══ SUPPLIED DATA ══

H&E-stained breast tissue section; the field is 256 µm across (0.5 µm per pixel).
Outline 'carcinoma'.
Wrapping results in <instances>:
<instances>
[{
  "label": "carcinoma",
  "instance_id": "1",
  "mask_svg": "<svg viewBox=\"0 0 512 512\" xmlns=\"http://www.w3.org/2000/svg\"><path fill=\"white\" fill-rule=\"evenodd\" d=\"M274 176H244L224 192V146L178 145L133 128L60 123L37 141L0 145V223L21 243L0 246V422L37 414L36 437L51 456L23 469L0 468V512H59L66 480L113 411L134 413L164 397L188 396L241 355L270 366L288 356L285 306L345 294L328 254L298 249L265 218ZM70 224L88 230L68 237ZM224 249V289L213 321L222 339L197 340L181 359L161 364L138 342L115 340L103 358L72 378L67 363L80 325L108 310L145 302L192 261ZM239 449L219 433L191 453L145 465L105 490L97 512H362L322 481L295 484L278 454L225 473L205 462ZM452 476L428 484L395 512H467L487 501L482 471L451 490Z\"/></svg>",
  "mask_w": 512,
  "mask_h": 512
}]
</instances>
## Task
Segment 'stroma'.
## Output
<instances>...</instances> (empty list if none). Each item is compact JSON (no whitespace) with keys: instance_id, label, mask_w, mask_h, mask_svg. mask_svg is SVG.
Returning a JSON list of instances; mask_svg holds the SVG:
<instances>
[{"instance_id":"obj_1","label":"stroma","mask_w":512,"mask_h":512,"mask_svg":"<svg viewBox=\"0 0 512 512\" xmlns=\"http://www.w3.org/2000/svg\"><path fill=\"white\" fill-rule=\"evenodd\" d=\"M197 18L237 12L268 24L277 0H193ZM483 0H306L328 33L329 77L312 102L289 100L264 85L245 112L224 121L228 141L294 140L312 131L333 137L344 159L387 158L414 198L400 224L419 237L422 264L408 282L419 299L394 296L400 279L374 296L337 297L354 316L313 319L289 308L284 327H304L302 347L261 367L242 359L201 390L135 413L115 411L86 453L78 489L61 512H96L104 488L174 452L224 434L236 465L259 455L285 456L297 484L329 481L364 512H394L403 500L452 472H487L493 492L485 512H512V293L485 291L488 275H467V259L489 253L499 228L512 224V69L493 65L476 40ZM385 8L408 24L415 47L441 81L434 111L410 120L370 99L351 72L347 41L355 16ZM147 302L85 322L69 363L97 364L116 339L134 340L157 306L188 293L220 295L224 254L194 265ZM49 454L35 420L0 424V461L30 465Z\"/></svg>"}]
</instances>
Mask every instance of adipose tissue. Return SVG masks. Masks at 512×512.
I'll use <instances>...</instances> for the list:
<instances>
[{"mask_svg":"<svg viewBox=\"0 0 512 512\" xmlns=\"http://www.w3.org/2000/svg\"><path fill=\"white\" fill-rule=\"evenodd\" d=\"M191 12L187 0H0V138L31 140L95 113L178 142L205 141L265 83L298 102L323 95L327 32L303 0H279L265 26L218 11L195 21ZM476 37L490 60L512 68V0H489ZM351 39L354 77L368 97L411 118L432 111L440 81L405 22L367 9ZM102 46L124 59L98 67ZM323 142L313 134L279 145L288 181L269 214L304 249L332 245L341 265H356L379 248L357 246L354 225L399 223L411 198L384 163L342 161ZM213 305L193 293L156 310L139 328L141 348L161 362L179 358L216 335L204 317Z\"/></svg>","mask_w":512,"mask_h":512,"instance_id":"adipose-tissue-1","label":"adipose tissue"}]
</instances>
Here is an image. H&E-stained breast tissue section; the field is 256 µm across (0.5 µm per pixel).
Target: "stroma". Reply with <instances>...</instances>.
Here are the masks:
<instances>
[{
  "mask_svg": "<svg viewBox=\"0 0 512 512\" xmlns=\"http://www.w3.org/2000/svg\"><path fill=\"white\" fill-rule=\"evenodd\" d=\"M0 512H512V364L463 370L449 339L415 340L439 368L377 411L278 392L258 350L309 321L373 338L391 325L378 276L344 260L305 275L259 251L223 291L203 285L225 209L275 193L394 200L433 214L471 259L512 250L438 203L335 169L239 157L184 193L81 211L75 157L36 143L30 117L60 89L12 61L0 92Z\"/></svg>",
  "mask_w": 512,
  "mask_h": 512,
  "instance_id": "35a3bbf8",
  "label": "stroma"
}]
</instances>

═══

• WHAT TO WORK ON: Reproduce the data shown above exactly.

• WRITTEN SOLUTION:
H&E-stained breast tissue section; the field is 256 µm across (0.5 µm per pixel).
Outline 'carcinoma'.
Wrapping results in <instances>:
<instances>
[{
  "label": "carcinoma",
  "instance_id": "1",
  "mask_svg": "<svg viewBox=\"0 0 512 512\" xmlns=\"http://www.w3.org/2000/svg\"><path fill=\"white\" fill-rule=\"evenodd\" d=\"M274 176H244L224 192V146L178 145L133 128L60 123L37 141L0 145V223L21 243L0 246V422L37 414L36 437L51 456L23 469L0 468V512H59L66 480L113 411L134 413L164 397L188 396L241 355L270 366L288 356L285 306L345 294L328 254L298 249L265 218ZM70 224L88 230L68 237ZM224 249V289L213 321L222 339L197 340L181 359L161 364L138 342L115 340L103 358L72 378L67 363L80 325L108 310L145 302L192 261ZM239 449L219 433L191 453L145 465L105 490L97 512H362L322 481L295 484L278 454L225 473L205 462ZM452 476L428 484L395 512H467L487 501L482 471L451 490Z\"/></svg>",
  "mask_w": 512,
  "mask_h": 512
}]
</instances>
## Task
Segment 'stroma'.
## Output
<instances>...</instances> (empty list if none). Each item is compact JSON (no whitespace) with keys: instance_id, label, mask_w, mask_h, mask_svg. mask_svg is SVG.
Returning a JSON list of instances; mask_svg holds the SVG:
<instances>
[{"instance_id":"obj_1","label":"stroma","mask_w":512,"mask_h":512,"mask_svg":"<svg viewBox=\"0 0 512 512\" xmlns=\"http://www.w3.org/2000/svg\"><path fill=\"white\" fill-rule=\"evenodd\" d=\"M197 18L237 12L268 24L277 0H193ZM483 0H306L328 33L329 77L312 102L289 100L264 85L245 112L224 121L228 141L294 140L312 131L333 137L344 159L387 158L414 198L400 224L419 237L422 264L408 282L419 299L394 296L400 279L374 296L337 297L354 316L313 319L289 308L284 327H304L302 347L261 367L242 359L201 390L135 413L115 411L86 453L78 489L61 512H96L104 488L174 452L224 434L236 465L259 455L285 456L297 484L329 481L364 512H394L403 500L452 472H487L493 492L485 512H512V293L485 291L488 275H467V259L489 253L499 228L512 224V69L493 65L476 40ZM385 8L408 24L415 47L441 81L434 111L410 120L370 99L351 72L347 41L355 16ZM147 302L85 322L69 363L97 364L116 339L134 340L157 306L188 293L220 295L224 254L194 265ZM49 454L35 420L0 424V461L30 465Z\"/></svg>"}]
</instances>
Mask every instance of adipose tissue. Return SVG masks. Masks at 512×512.
I'll use <instances>...</instances> for the list:
<instances>
[{"mask_svg":"<svg viewBox=\"0 0 512 512\" xmlns=\"http://www.w3.org/2000/svg\"><path fill=\"white\" fill-rule=\"evenodd\" d=\"M191 12L187 0H0V138L31 140L95 113L178 142L205 141L265 83L298 102L323 95L327 32L303 0H279L265 26L218 11L195 21ZM476 37L490 60L512 68V0H489ZM351 39L354 77L368 97L411 118L432 111L440 81L405 22L367 9ZM102 46L124 59L98 67ZM323 142L313 134L279 145L288 181L269 214L304 249L332 245L341 265H356L379 248L357 246L354 225L399 223L411 198L384 163L342 161ZM213 305L193 293L156 310L139 328L141 348L161 362L179 358L216 335L204 317Z\"/></svg>","mask_w":512,"mask_h":512,"instance_id":"adipose-tissue-1","label":"adipose tissue"}]
</instances>
Here is an image. H&E-stained breast tissue section; the field is 256 µm across (0.5 µm per pixel).
Target: "stroma". Reply with <instances>...</instances>.
Here are the masks:
<instances>
[{
  "mask_svg": "<svg viewBox=\"0 0 512 512\" xmlns=\"http://www.w3.org/2000/svg\"><path fill=\"white\" fill-rule=\"evenodd\" d=\"M0 512H512V364L463 370L449 339L415 340L439 368L377 411L278 392L258 350L309 321L373 338L391 325L378 276L344 260L305 275L259 251L223 291L203 285L225 209L275 193L394 200L433 214L471 259L512 250L438 203L335 169L239 157L184 193L81 211L75 157L36 143L30 117L60 89L12 61L0 92Z\"/></svg>",
  "mask_w": 512,
  "mask_h": 512,
  "instance_id": "35a3bbf8",
  "label": "stroma"
}]
</instances>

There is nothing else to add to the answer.